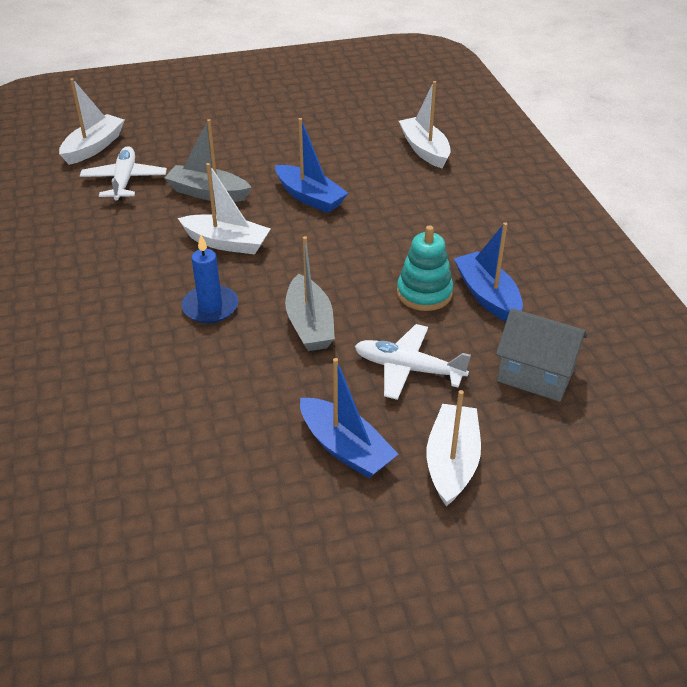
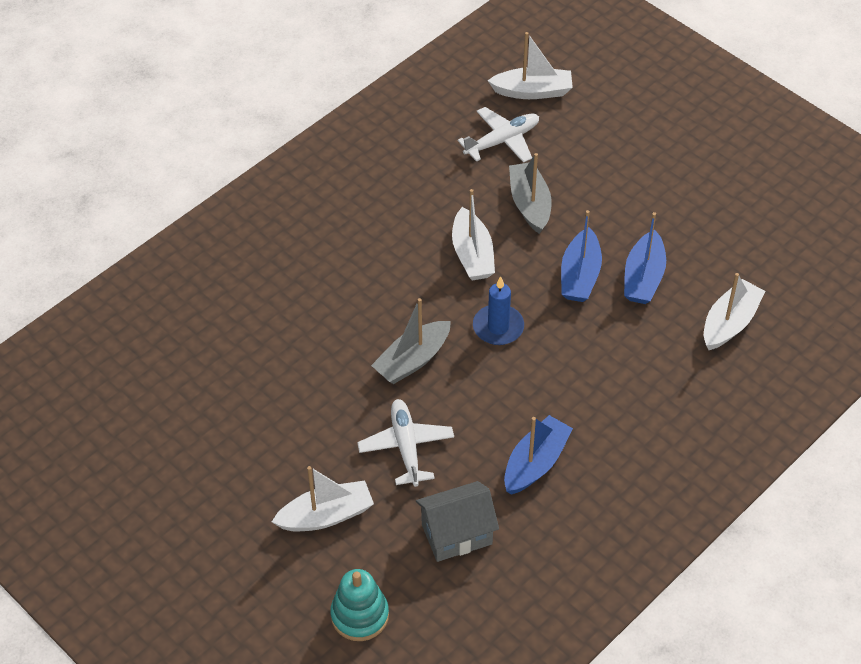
camera: 60 degrees right, 10 degrees up
blue candle [181,235,238,323] -> blue candle moved to [473,276,524,345]
blue boat [300,358,398,478] -> blue boat moved to [624,212,666,304]
turquoise stacking toy [397,225,453,311] -> turquoise stacking toy moved to [330,569,389,641]
grey house [496,308,587,402] -> grey house turned 75 degrees clockwise [416,481,499,562]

----

Task to carry out: What are the lines from the one with "turquoise stacking toy [397,225,453,311]" through the end of the entries? Give them again exactly, both end lines included.

Answer space:
turquoise stacking toy [397,225,453,311] -> turquoise stacking toy moved to [330,569,389,641]
grey house [496,308,587,402] -> grey house turned 75 degrees clockwise [416,481,499,562]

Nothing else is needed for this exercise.